** begin **

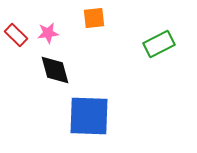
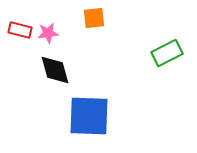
red rectangle: moved 4 px right, 5 px up; rotated 30 degrees counterclockwise
green rectangle: moved 8 px right, 9 px down
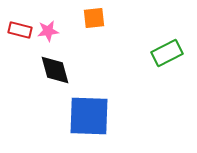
pink star: moved 2 px up
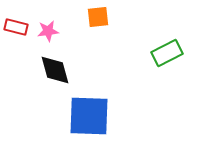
orange square: moved 4 px right, 1 px up
red rectangle: moved 4 px left, 3 px up
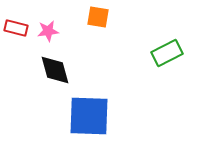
orange square: rotated 15 degrees clockwise
red rectangle: moved 1 px down
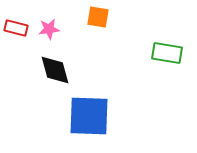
pink star: moved 1 px right, 2 px up
green rectangle: rotated 36 degrees clockwise
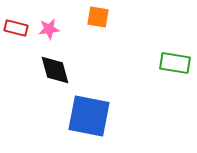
green rectangle: moved 8 px right, 10 px down
blue square: rotated 9 degrees clockwise
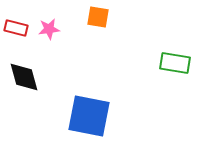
black diamond: moved 31 px left, 7 px down
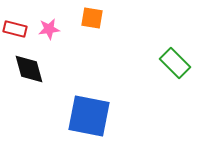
orange square: moved 6 px left, 1 px down
red rectangle: moved 1 px left, 1 px down
green rectangle: rotated 36 degrees clockwise
black diamond: moved 5 px right, 8 px up
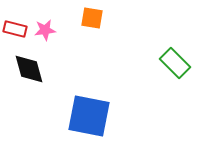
pink star: moved 4 px left, 1 px down
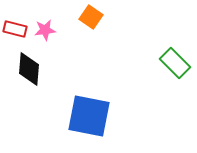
orange square: moved 1 px left, 1 px up; rotated 25 degrees clockwise
black diamond: rotated 20 degrees clockwise
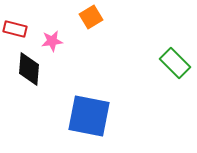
orange square: rotated 25 degrees clockwise
pink star: moved 7 px right, 11 px down
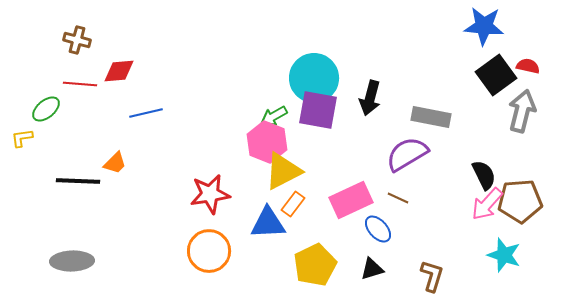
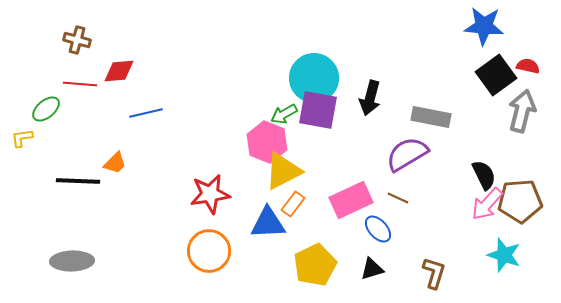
green arrow: moved 10 px right, 2 px up
brown L-shape: moved 2 px right, 3 px up
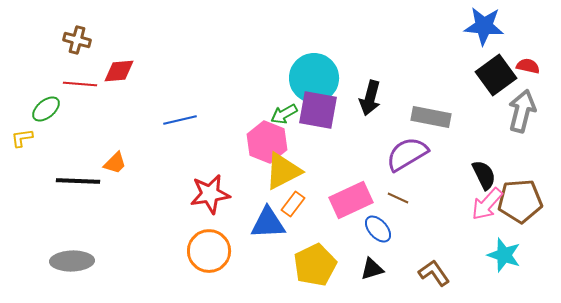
blue line: moved 34 px right, 7 px down
brown L-shape: rotated 52 degrees counterclockwise
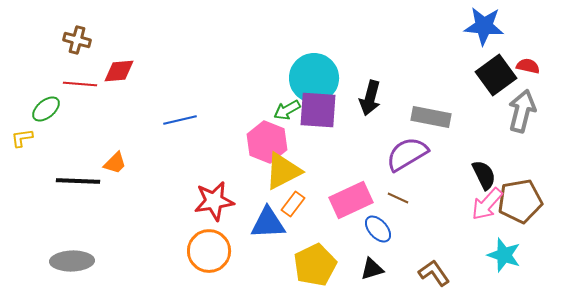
purple square: rotated 6 degrees counterclockwise
green arrow: moved 3 px right, 4 px up
red star: moved 4 px right, 7 px down
brown pentagon: rotated 6 degrees counterclockwise
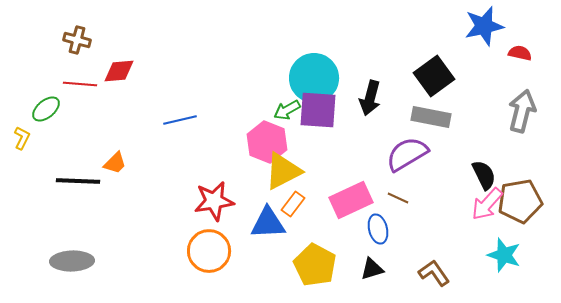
blue star: rotated 18 degrees counterclockwise
red semicircle: moved 8 px left, 13 px up
black square: moved 62 px left, 1 px down
yellow L-shape: rotated 125 degrees clockwise
blue ellipse: rotated 28 degrees clockwise
yellow pentagon: rotated 18 degrees counterclockwise
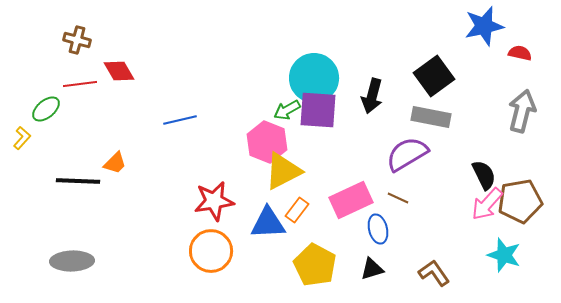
red diamond: rotated 64 degrees clockwise
red line: rotated 12 degrees counterclockwise
black arrow: moved 2 px right, 2 px up
yellow L-shape: rotated 15 degrees clockwise
orange rectangle: moved 4 px right, 6 px down
orange circle: moved 2 px right
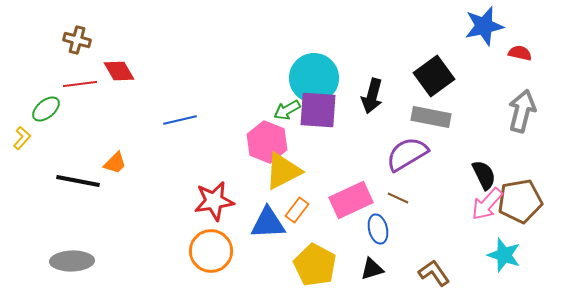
black line: rotated 9 degrees clockwise
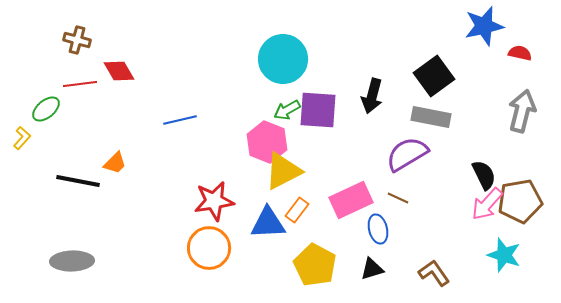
cyan circle: moved 31 px left, 19 px up
orange circle: moved 2 px left, 3 px up
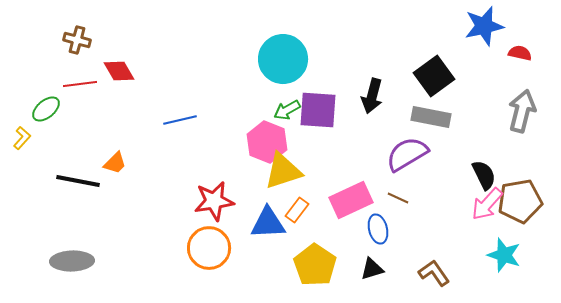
yellow triangle: rotated 9 degrees clockwise
yellow pentagon: rotated 6 degrees clockwise
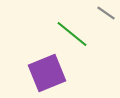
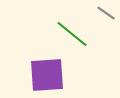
purple square: moved 2 px down; rotated 18 degrees clockwise
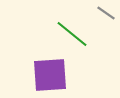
purple square: moved 3 px right
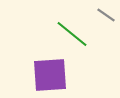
gray line: moved 2 px down
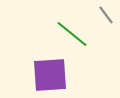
gray line: rotated 18 degrees clockwise
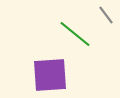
green line: moved 3 px right
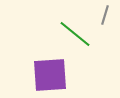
gray line: moved 1 px left; rotated 54 degrees clockwise
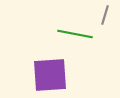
green line: rotated 28 degrees counterclockwise
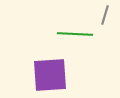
green line: rotated 8 degrees counterclockwise
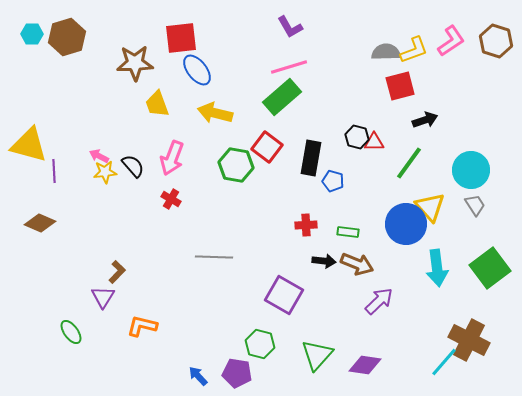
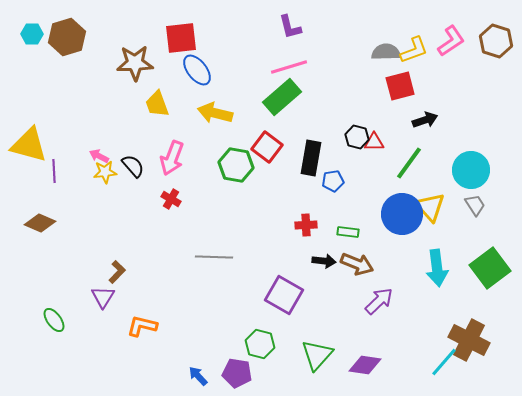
purple L-shape at (290, 27): rotated 16 degrees clockwise
blue pentagon at (333, 181): rotated 25 degrees counterclockwise
blue circle at (406, 224): moved 4 px left, 10 px up
green ellipse at (71, 332): moved 17 px left, 12 px up
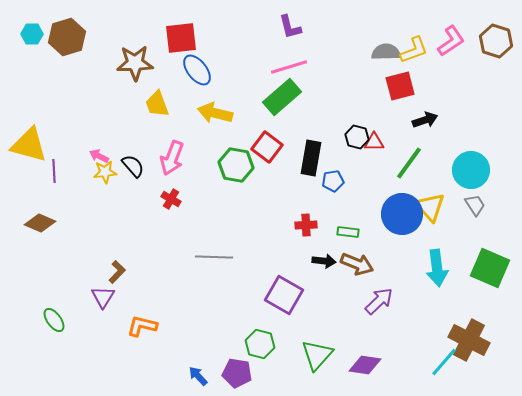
green square at (490, 268): rotated 30 degrees counterclockwise
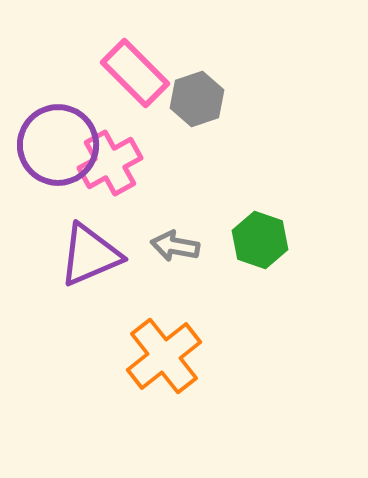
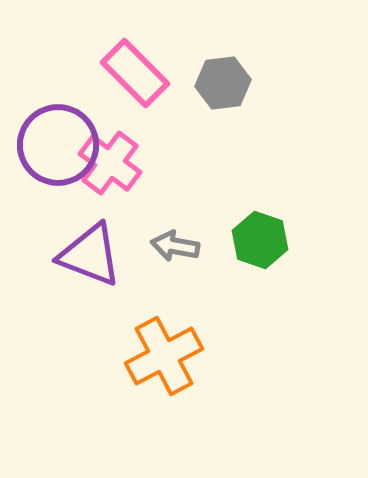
gray hexagon: moved 26 px right, 16 px up; rotated 12 degrees clockwise
pink cross: rotated 24 degrees counterclockwise
purple triangle: rotated 44 degrees clockwise
orange cross: rotated 10 degrees clockwise
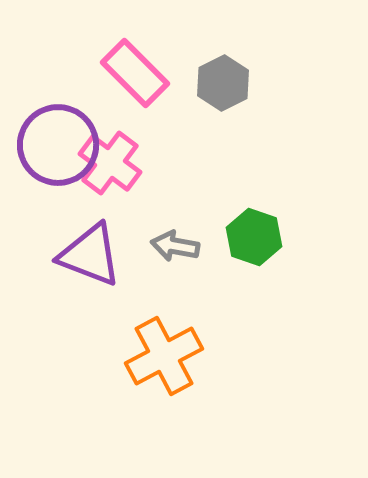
gray hexagon: rotated 20 degrees counterclockwise
green hexagon: moved 6 px left, 3 px up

** end **

_Stated exercise_
Could you update everything from the start of the records down through the line containing "red rectangle: moved 1 px down", replacing "orange square" with "yellow square" and keeping all else unchanged, but leaving out the pictures?

_Output of the exercise_
red rectangle: moved 4 px right, 5 px up; rotated 30 degrees counterclockwise
green rectangle: moved 8 px right, 9 px down
pink star: moved 2 px up
yellow square: moved 4 px right, 1 px up
red rectangle: moved 4 px left, 3 px up
yellow square: rotated 15 degrees clockwise
red rectangle: moved 1 px down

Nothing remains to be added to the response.